▸ Request: Return every line of the records that contains the string "appoggiatura".

(Dataset items)
================

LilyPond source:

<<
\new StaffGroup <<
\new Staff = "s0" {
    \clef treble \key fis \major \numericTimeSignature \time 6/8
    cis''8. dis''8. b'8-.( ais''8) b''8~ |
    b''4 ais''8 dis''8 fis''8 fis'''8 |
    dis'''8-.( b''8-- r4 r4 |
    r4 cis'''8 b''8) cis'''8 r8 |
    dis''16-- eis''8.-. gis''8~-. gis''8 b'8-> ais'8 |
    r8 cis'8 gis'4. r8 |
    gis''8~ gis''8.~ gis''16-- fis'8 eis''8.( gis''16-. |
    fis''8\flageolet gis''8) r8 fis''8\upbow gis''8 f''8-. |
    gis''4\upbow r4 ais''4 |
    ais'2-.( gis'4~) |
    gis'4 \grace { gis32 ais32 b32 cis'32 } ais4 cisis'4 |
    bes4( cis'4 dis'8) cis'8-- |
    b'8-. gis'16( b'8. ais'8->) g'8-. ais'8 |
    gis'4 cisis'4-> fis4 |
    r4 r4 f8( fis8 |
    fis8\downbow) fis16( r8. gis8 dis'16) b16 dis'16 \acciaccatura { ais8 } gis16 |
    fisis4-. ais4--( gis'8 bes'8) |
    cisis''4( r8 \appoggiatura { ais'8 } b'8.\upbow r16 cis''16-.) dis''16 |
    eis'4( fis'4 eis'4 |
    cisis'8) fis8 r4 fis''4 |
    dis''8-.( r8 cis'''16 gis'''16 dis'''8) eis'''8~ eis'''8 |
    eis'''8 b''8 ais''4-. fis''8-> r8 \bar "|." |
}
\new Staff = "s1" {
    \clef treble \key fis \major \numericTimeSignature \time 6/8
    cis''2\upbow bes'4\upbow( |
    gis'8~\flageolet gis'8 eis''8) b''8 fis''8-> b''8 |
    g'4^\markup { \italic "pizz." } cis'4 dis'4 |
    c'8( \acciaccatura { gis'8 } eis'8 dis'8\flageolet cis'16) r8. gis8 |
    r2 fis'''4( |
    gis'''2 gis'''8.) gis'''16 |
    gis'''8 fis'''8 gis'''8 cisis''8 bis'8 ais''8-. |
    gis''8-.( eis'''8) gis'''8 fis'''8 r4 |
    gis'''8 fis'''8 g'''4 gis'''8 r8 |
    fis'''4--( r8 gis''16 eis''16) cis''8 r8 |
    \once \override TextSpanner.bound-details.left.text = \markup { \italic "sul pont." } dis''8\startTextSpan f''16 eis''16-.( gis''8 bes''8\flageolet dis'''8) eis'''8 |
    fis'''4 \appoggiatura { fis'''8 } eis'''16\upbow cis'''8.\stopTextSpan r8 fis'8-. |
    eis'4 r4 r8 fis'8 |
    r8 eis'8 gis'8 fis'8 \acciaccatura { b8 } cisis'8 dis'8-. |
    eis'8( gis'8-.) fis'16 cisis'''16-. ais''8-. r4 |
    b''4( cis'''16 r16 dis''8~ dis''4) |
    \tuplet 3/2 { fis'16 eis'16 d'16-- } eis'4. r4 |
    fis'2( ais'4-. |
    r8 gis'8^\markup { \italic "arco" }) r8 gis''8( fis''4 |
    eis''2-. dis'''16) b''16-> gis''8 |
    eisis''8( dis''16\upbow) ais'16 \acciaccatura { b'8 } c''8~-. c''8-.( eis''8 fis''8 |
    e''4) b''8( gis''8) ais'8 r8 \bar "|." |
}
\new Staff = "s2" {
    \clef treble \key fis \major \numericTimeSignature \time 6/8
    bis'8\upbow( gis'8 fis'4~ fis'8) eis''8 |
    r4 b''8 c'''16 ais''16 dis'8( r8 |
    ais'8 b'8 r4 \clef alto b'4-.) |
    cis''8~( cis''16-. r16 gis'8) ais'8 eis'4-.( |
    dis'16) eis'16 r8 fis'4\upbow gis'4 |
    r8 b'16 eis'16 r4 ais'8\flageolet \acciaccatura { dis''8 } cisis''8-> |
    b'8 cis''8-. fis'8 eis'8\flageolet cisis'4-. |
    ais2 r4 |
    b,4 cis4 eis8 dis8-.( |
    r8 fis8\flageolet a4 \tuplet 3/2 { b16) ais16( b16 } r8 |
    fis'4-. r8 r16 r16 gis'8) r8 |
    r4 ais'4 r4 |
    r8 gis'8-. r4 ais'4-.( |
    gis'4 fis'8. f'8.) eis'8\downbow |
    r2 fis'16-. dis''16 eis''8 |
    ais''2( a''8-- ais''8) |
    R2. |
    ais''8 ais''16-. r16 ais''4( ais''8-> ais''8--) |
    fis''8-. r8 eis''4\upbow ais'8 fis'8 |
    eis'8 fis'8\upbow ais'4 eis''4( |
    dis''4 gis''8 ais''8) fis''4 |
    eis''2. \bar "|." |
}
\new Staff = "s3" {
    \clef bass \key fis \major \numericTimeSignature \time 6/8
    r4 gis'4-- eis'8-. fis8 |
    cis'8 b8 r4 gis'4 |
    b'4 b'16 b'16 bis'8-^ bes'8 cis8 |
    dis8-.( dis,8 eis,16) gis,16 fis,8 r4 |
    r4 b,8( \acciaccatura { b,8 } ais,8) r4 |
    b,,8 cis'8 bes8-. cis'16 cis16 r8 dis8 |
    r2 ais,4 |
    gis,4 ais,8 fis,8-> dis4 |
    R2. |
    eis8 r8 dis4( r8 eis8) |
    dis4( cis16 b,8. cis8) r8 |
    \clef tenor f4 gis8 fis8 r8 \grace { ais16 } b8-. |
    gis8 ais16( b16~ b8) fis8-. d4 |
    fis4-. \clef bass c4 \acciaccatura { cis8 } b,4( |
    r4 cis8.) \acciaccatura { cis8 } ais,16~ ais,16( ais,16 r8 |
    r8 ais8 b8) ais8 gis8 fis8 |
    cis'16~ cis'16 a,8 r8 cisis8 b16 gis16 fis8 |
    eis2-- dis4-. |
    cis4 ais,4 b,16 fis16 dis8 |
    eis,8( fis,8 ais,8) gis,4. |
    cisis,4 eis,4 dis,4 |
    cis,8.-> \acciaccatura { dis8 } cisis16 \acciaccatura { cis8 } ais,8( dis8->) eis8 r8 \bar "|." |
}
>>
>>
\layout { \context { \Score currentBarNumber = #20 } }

================

▸ Answer to the task:
    cisis''4( r8 \appoggiatura { ais'8 } b'8.\upbow r16 cis''16-.) dis''16 |
    fis'''4 \appoggiatura { fis'''8 } eis'''16\upbow cis'''8.\stopTextSpan r8 fis'8-. |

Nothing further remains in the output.